*Before-and-after change records:*

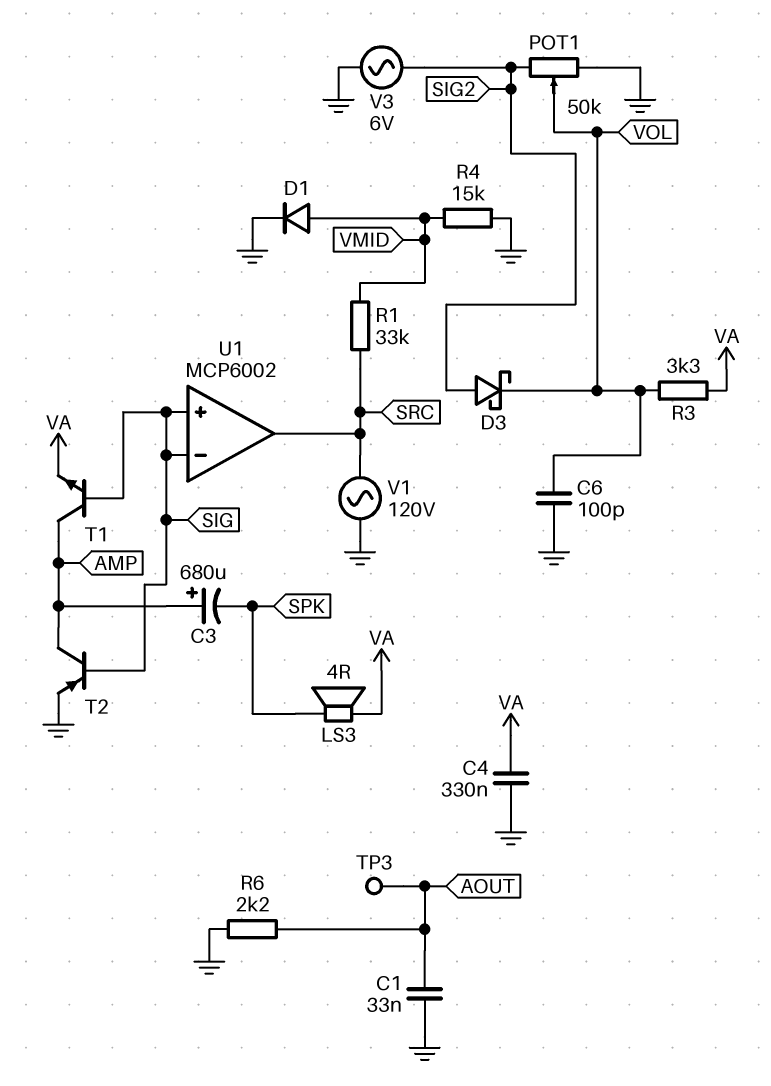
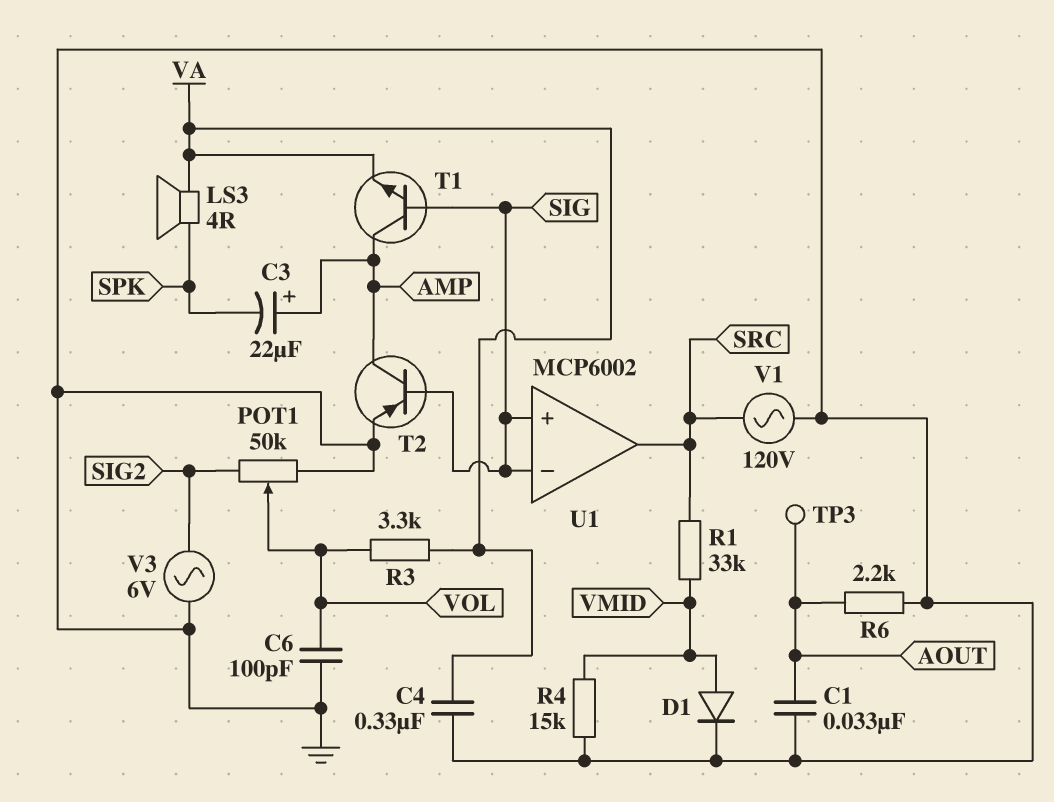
C3: 680uF (plus AMP, minus SPK) -> 22uF (plus AMP, minus SPK)
D3: schottky (A SIG2, K VOL) -> none

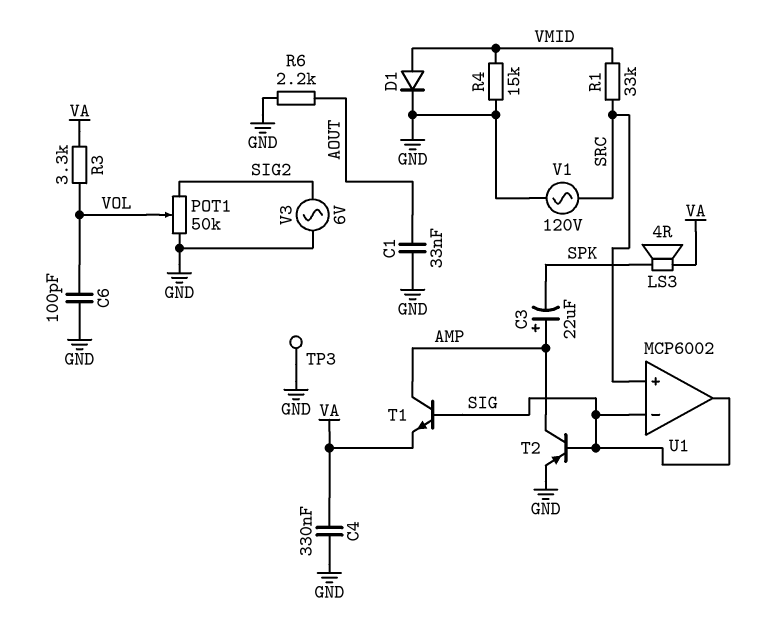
TP3: test point (AOUT) -> test point (GND)
U1 pin in+: SIG -> SRC
U1 pin out: SRC -> SIG

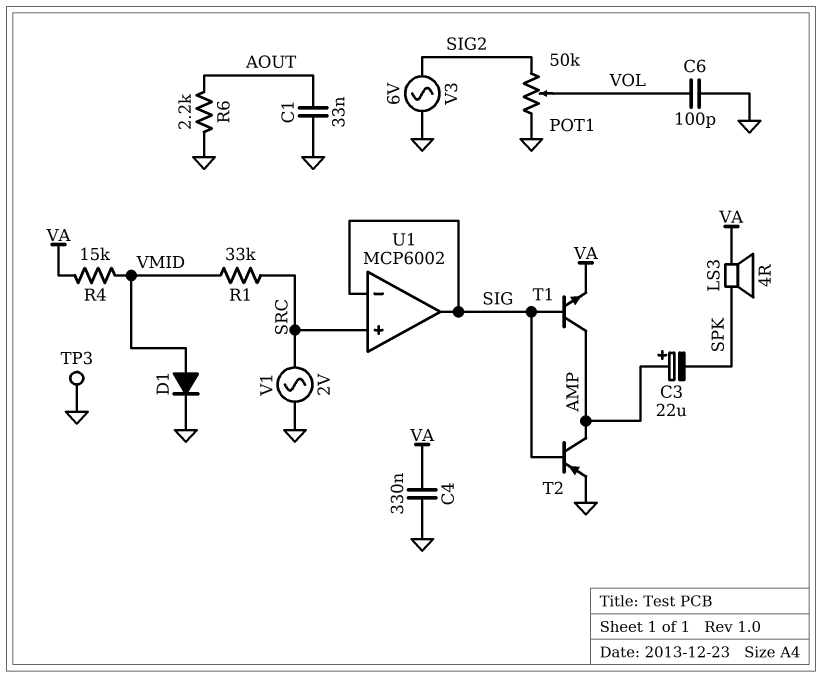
R3: 3.3k (VA, VOL) -> none
R4: 15k (GND, VMID) -> 15k (VA, VMID)
V1: AC 120V (GND, SRC) -> AC 2V (GND, SRC)

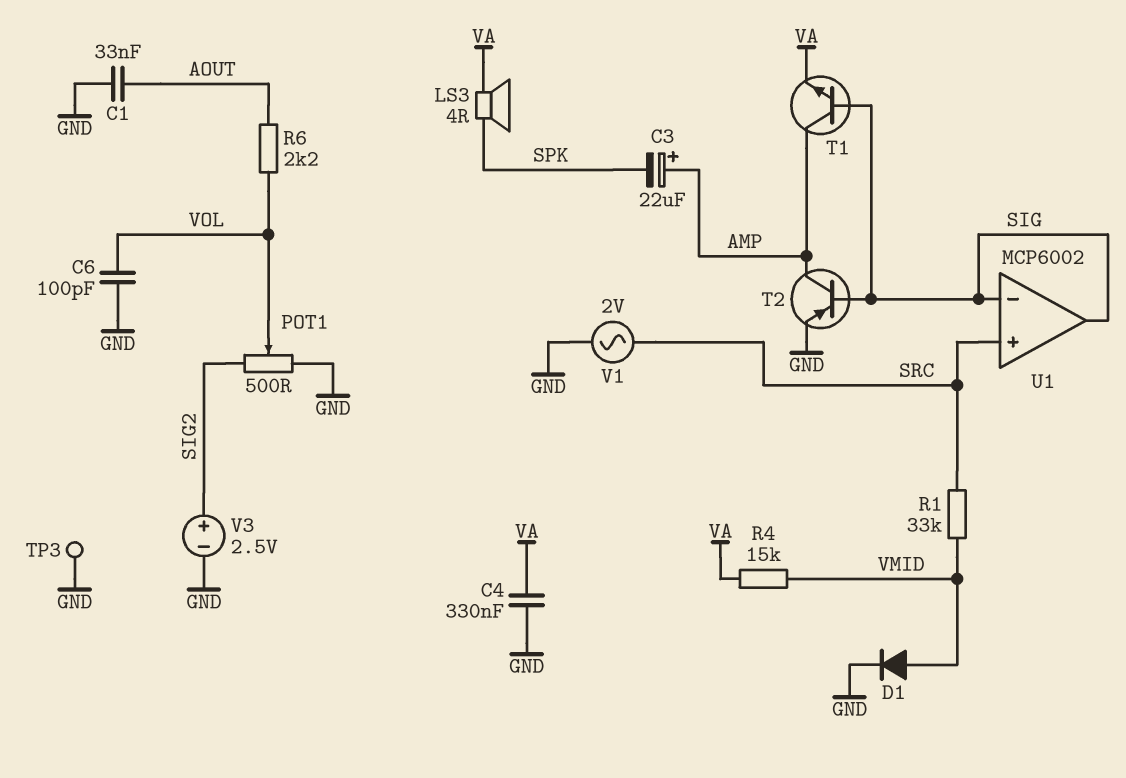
POT1: 50k (GND, SIG2, wiper VOL) -> 500 (GND, SIG2, wiper VOL)
R6: 2.2k (AOUT, GND) -> 2.2k (AOUT, VOL)
V3: AC 6V (GND, SIG2) -> 2.5V (plus SIG2, minus GND)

*Aim of the exercise:*
Using the records above, return verbatim only the part that opens with the line containing "D3: schottky (A SIG2, K VOL) -> none" and closes with the line containing "V1: AC 120V (GND, SRC) -> AC 2V (GND, SRC)"; pictures stay out.

*Reply to the exercise:*
D3: schottky (A SIG2, K VOL) -> none

TP3: test point (AOUT) -> test point (GND)
U1 pin in+: SIG -> SRC
U1 pin out: SRC -> SIG

R3: 3.3k (VA, VOL) -> none
R4: 15k (GND, VMID) -> 15k (VA, VMID)
V1: AC 120V (GND, SRC) -> AC 2V (GND, SRC)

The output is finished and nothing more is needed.